**WHAT IS REQUIRED**
Print every record below exactly as it stands, but leave out the pictures.

********************

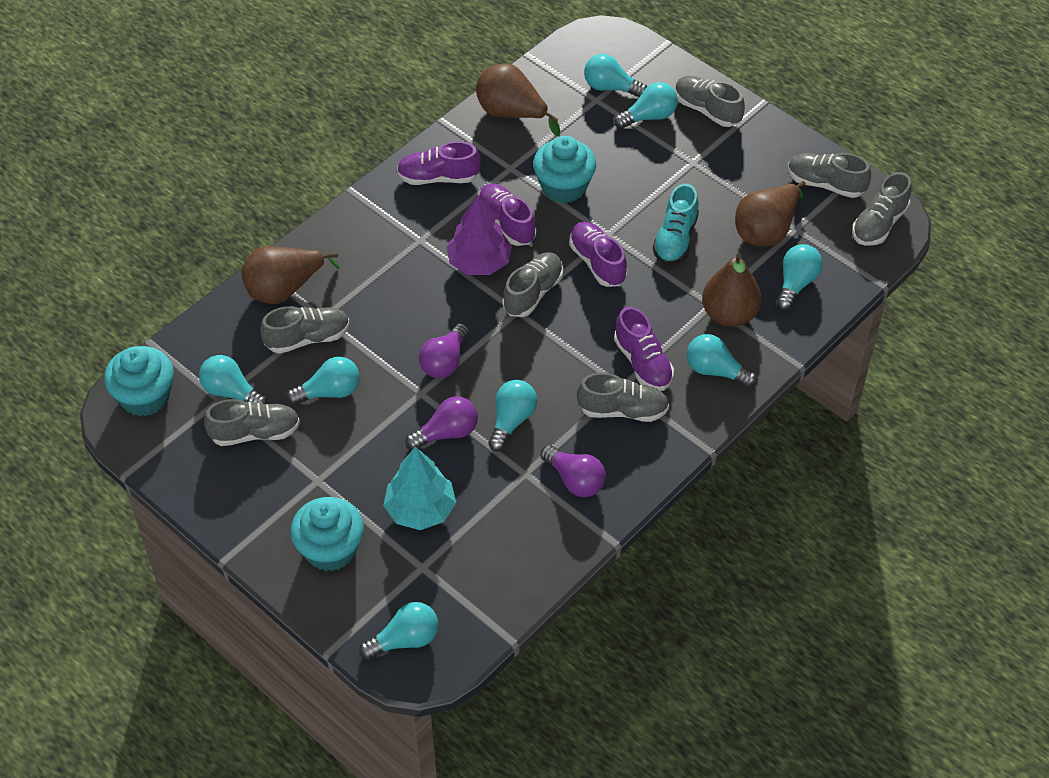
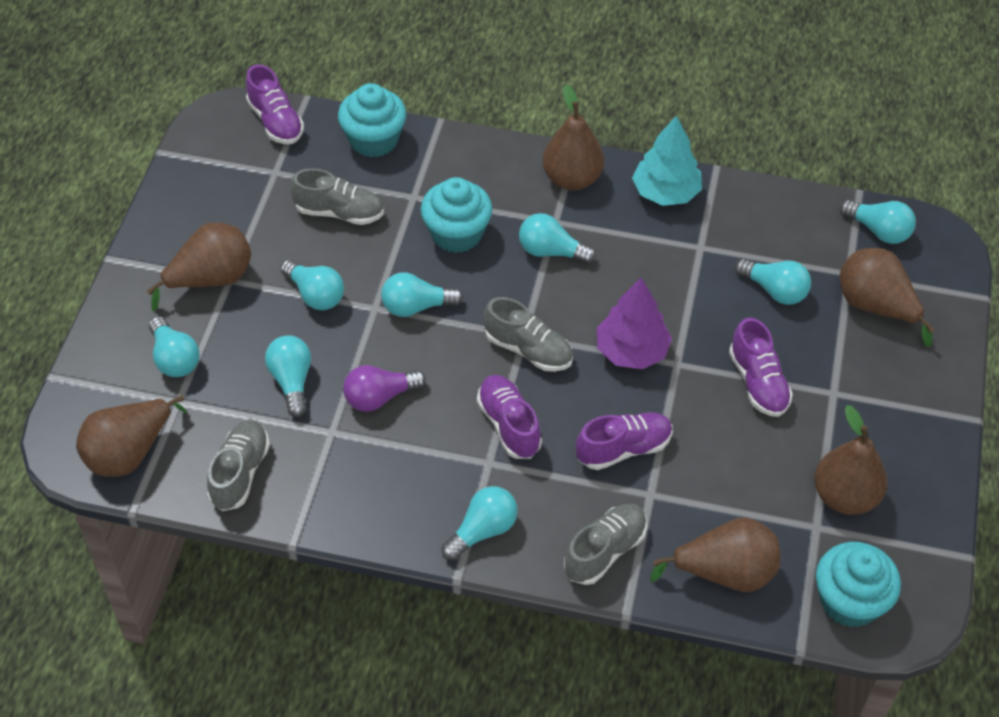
brown pear: 4 -> 6
grey shoe: 7 -> 4
purple light bulb: 3 -> 1
turquoise shoe: 1 -> 0

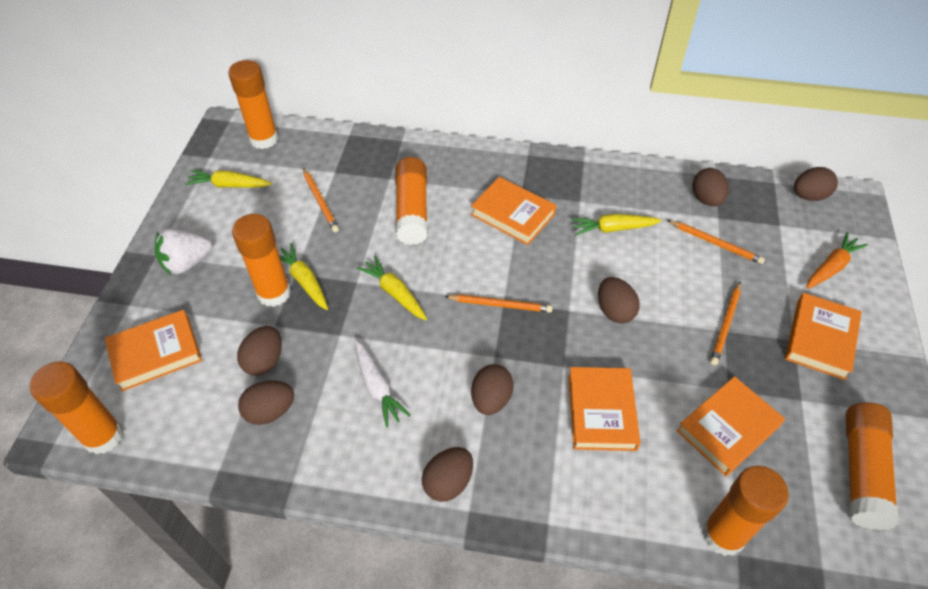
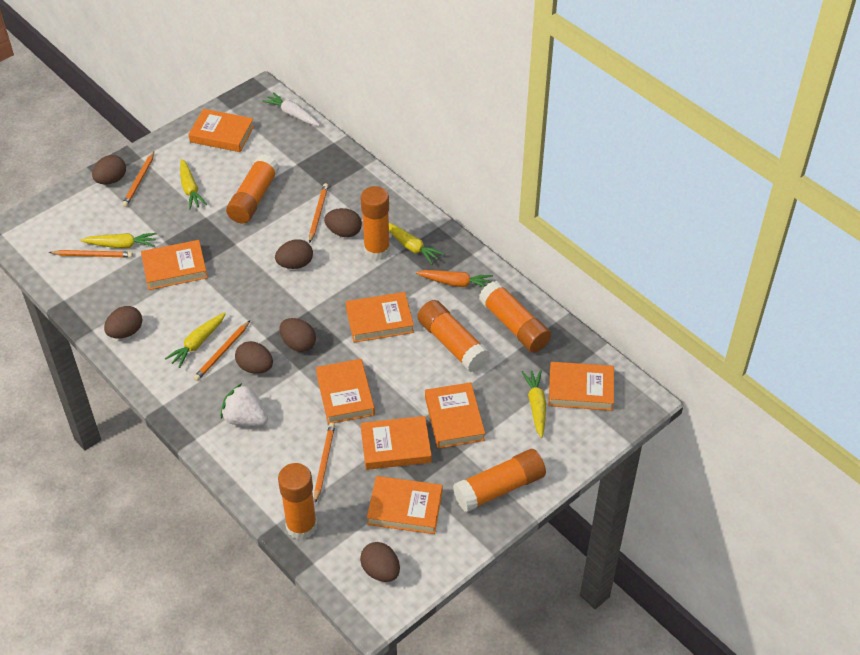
orange book: 5 -> 8
orange pencil: 4 -> 5
yellow carrot: 4 -> 5

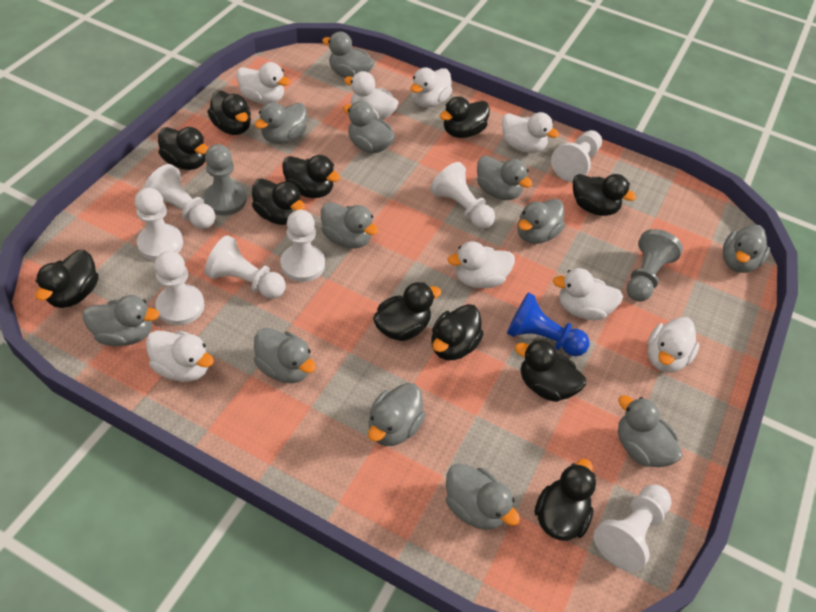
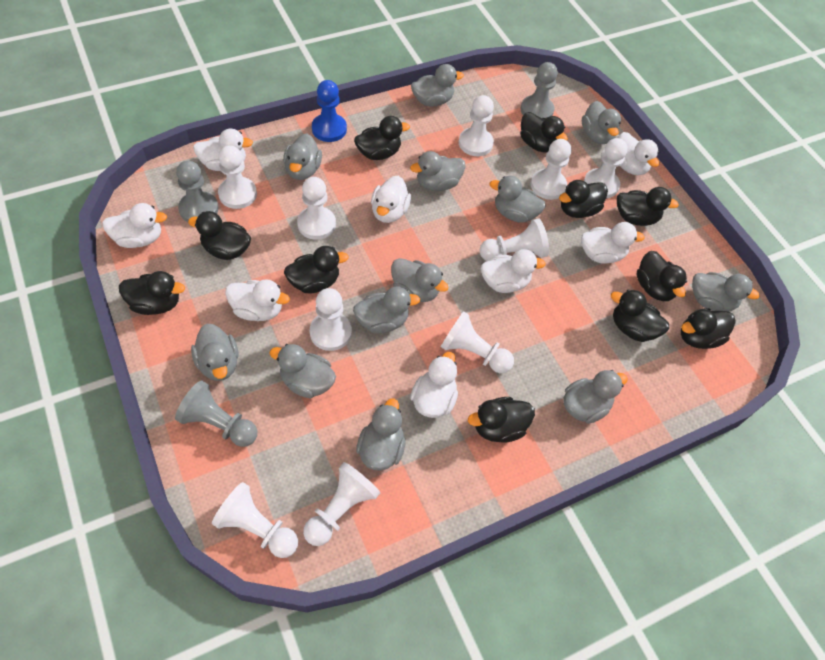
grey pawn: 2 -> 3
white pawn: 8 -> 10

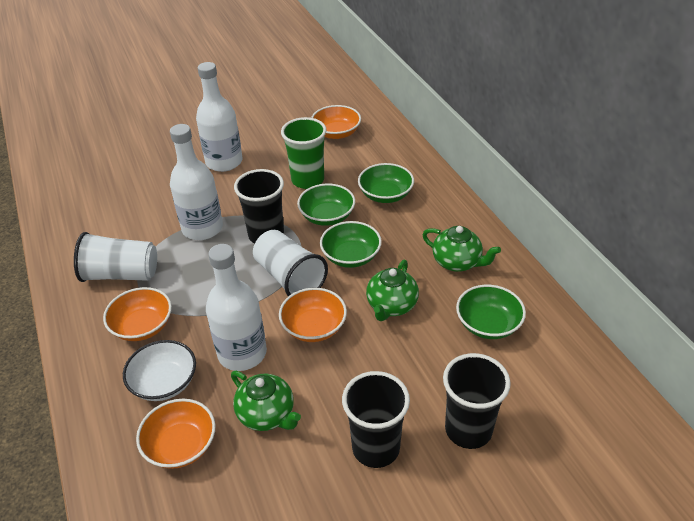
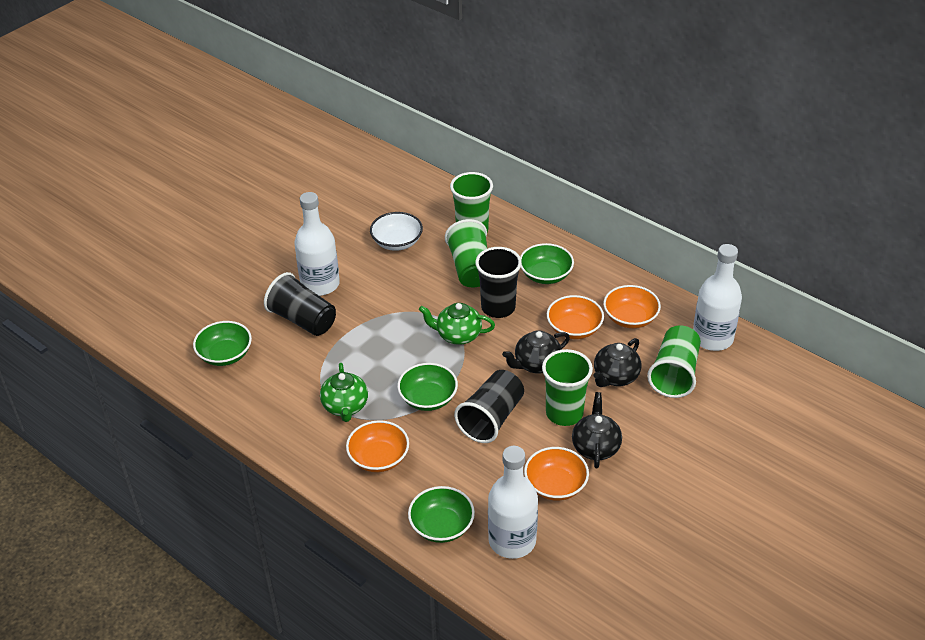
black teapot: 0 -> 3
green cup: 1 -> 4
green teapot: 3 -> 2
white cup: 2 -> 0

********************

**RESPONSE TO THIS TASK**
brown pear: 4 -> 6
grey shoe: 7 -> 4
purple light bulb: 3 -> 1
turquoise shoe: 1 -> 0

orange book: 5 -> 8
orange pencil: 4 -> 5
yellow carrot: 4 -> 5

grey pawn: 2 -> 3
white pawn: 8 -> 10

black teapot: 0 -> 3
green cup: 1 -> 4
green teapot: 3 -> 2
white cup: 2 -> 0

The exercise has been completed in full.